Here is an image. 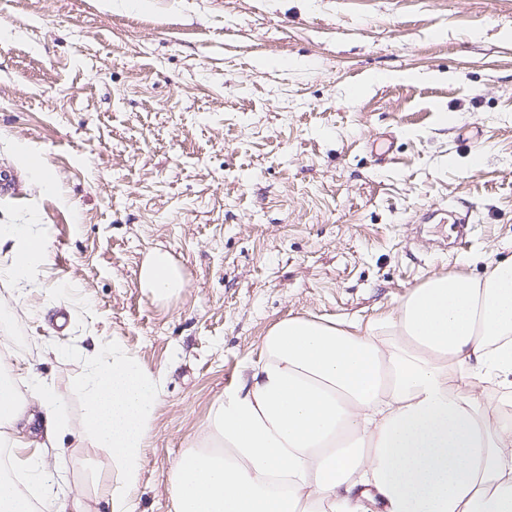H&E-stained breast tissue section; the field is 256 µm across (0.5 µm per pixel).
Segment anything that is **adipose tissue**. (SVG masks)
Masks as SVG:
<instances>
[{
    "label": "adipose tissue",
    "instance_id": "adipose-tissue-1",
    "mask_svg": "<svg viewBox=\"0 0 512 512\" xmlns=\"http://www.w3.org/2000/svg\"><path fill=\"white\" fill-rule=\"evenodd\" d=\"M11 261L0 275L29 284L47 262L30 224H1ZM141 286L157 298L185 286L155 253ZM0 385V443L28 484L50 478L47 456L14 428L38 406L66 428L64 398L28 369ZM500 392L485 402V386ZM162 373L120 341L88 355L77 391L81 426L110 451L111 488L46 512H136ZM172 512H512V259L484 277L435 276L390 315L363 327L293 316L267 332L258 360L211 409L202 437L174 463Z\"/></svg>",
    "mask_w": 512,
    "mask_h": 512
}]
</instances>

# [REQUEST]
Your task is to reproduce, exactly and exclusively, the lines from the one holding "Segment anything that" through the final line of the listing.

# [EXERCISE ANSWER]
Segment anything that is **adipose tissue**. (SVG masks)
Masks as SVG:
<instances>
[{
    "label": "adipose tissue",
    "instance_id": "adipose-tissue-1",
    "mask_svg": "<svg viewBox=\"0 0 512 512\" xmlns=\"http://www.w3.org/2000/svg\"><path fill=\"white\" fill-rule=\"evenodd\" d=\"M11 261L0 275L29 284L47 262L30 224H1ZM141 286L157 298L185 286L155 253ZM0 385V443L28 484L50 478L47 456L14 428L38 406L66 428L64 398L28 369ZM500 392L485 402V386ZM162 373L120 341L88 355L77 391L81 426L110 451L111 488L46 512H136ZM172 512H512V259L484 277L435 276L390 315L363 327L293 316L267 332L258 360L211 409L202 437L174 463Z\"/></svg>",
    "mask_w": 512,
    "mask_h": 512
}]
</instances>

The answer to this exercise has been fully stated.